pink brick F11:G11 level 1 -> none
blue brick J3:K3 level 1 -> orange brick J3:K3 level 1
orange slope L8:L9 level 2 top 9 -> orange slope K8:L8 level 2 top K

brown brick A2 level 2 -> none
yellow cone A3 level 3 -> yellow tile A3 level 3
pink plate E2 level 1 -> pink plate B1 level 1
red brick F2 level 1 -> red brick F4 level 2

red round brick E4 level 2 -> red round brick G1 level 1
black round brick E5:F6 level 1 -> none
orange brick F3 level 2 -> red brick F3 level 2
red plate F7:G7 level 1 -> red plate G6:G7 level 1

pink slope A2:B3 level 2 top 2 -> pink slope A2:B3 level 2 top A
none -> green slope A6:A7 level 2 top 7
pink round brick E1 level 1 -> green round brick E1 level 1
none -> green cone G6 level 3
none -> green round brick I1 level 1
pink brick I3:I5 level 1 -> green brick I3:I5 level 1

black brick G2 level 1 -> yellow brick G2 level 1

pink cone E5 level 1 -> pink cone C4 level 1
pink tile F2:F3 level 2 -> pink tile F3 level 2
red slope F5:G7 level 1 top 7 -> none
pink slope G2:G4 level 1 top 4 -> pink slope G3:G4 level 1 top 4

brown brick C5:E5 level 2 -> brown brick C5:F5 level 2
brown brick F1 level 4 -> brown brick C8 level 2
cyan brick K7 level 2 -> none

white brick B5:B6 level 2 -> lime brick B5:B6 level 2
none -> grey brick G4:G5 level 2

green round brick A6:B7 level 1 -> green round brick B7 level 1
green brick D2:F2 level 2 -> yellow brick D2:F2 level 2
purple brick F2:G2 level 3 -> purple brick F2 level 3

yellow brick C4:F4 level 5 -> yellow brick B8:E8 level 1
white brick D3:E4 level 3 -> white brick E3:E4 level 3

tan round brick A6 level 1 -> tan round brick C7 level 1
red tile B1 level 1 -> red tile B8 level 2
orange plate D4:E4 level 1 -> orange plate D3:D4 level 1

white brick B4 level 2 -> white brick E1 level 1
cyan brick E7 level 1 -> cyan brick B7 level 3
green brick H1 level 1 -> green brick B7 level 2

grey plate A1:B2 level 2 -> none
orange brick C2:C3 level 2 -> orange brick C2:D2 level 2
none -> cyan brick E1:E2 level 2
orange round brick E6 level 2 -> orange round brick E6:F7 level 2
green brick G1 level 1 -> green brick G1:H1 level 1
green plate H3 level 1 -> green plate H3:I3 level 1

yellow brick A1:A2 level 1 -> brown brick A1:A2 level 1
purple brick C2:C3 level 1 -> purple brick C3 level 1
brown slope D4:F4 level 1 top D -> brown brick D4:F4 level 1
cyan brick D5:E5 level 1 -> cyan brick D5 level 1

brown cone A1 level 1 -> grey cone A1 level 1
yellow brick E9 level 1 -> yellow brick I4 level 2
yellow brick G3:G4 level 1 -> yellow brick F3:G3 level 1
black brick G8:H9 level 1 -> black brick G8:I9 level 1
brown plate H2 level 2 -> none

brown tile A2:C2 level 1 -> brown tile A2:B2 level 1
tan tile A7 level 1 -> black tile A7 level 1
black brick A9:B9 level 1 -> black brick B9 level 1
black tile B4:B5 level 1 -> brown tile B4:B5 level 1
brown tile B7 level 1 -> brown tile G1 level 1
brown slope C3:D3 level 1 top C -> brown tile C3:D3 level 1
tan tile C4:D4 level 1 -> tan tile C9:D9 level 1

▶ [ASSIGNMENT]: Write out exactly, please, the lines beginning at the start of the material and ending with the line that holds "red brick F2 level 1 -> red brick F4 level 2", both included.

▶ [RESPONSE AREA]:
pink brick F11:G11 level 1 -> none
blue brick J3:K3 level 1 -> orange brick J3:K3 level 1
orange slope L8:L9 level 2 top 9 -> orange slope K8:L8 level 2 top K

brown brick A2 level 2 -> none
yellow cone A3 level 3 -> yellow tile A3 level 3
pink plate E2 level 1 -> pink plate B1 level 1
red brick F2 level 1 -> red brick F4 level 2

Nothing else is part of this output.